== STUDY MATERIAL
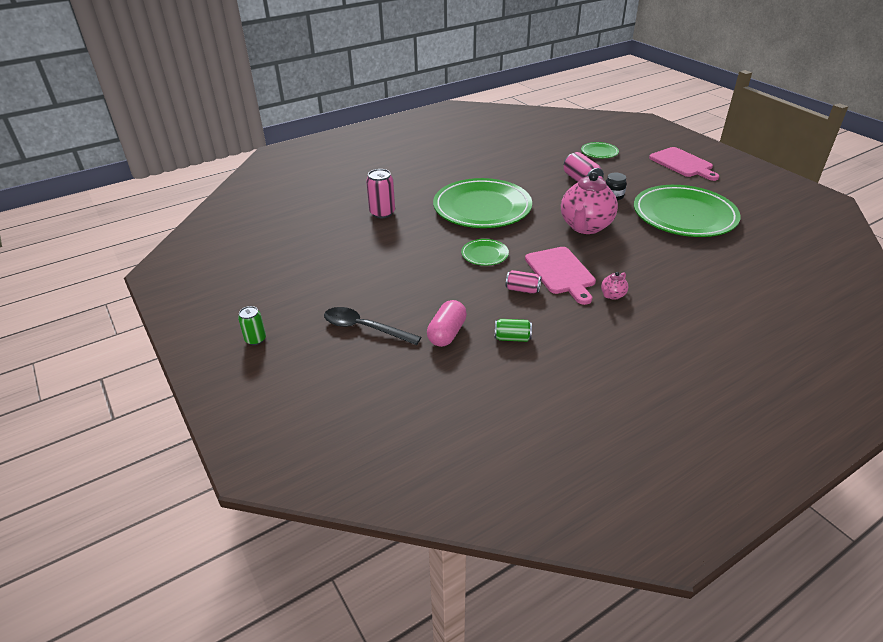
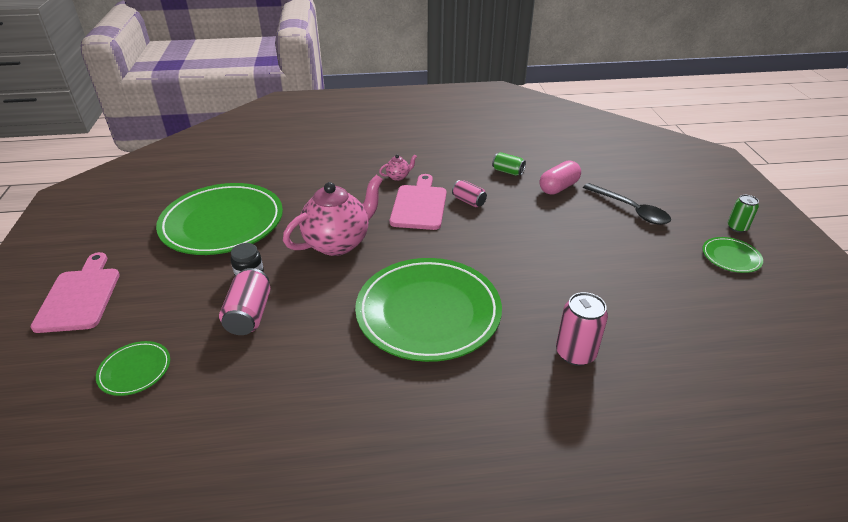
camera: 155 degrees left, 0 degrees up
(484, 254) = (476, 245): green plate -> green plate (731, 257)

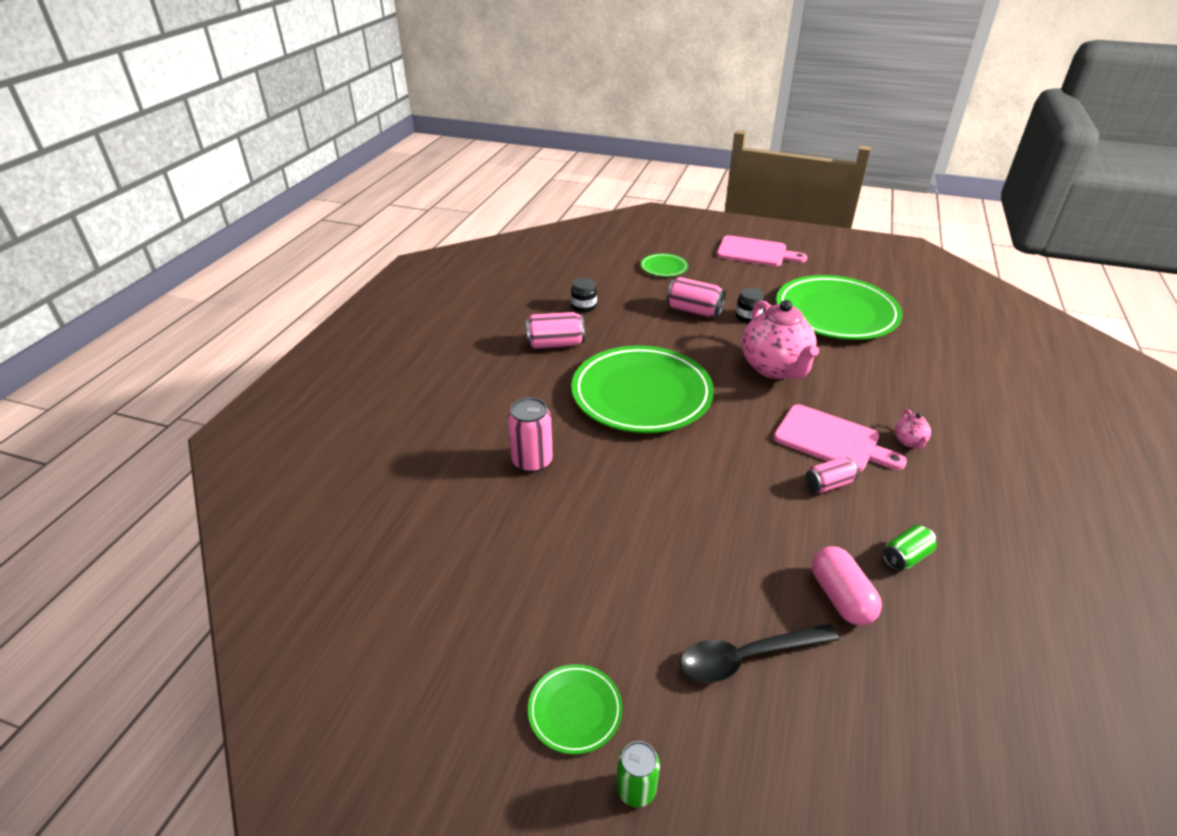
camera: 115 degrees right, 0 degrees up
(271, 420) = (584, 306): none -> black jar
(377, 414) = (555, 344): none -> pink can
====
Scan the listing above and work out how many lines contain the string "degrees"; reply with only that number.

2